*Work item*.
All of the data below must be reproduced word for word, but without its images.

** Exercise data follows **

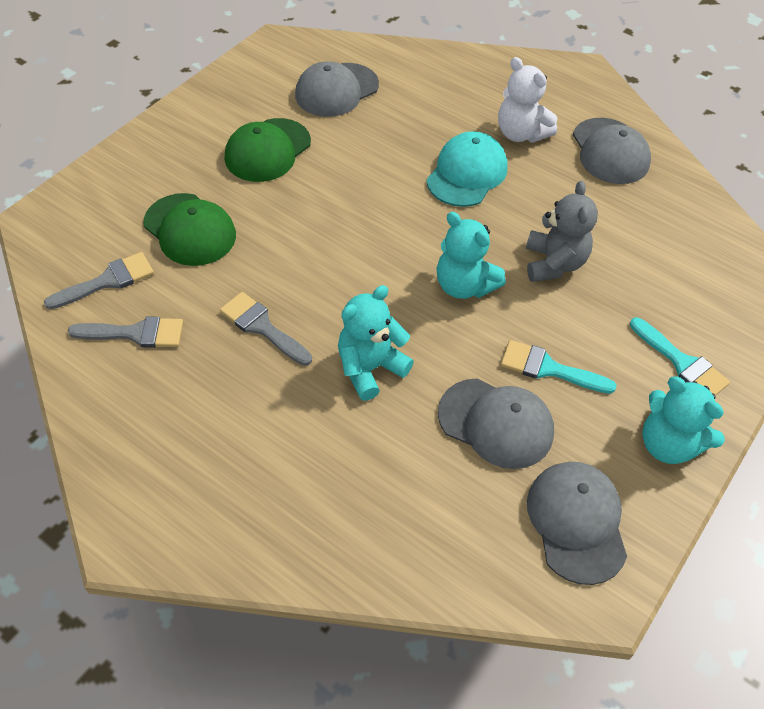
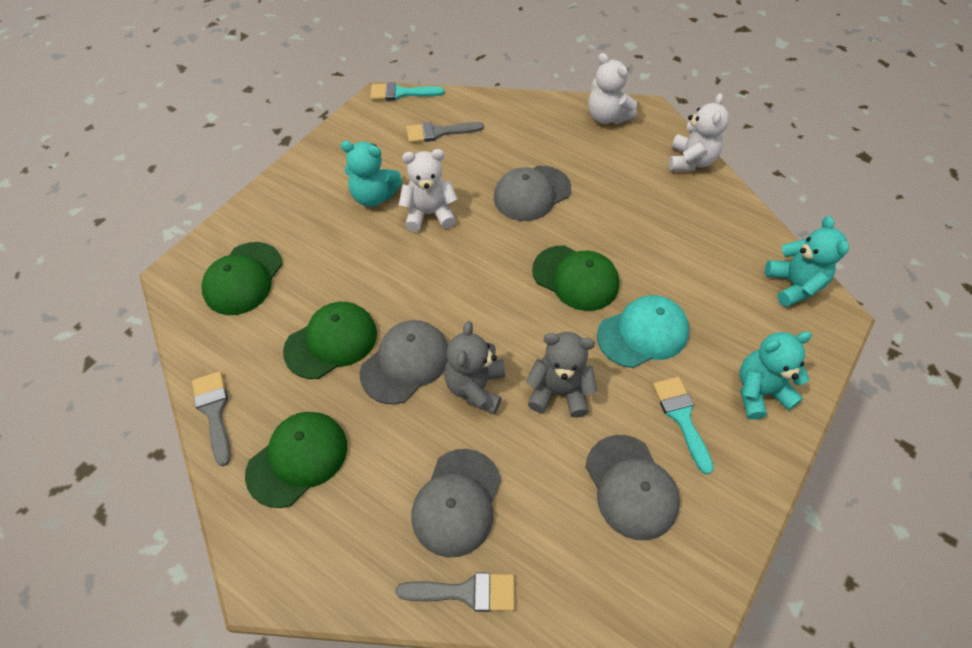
green cap: 2 -> 4
grey teddy bear: 1 -> 2
white teddy bear: 1 -> 3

** End of Exercise data **

*Solution to the exercise*.
green cap: 2 -> 4
grey teddy bear: 1 -> 2
white teddy bear: 1 -> 3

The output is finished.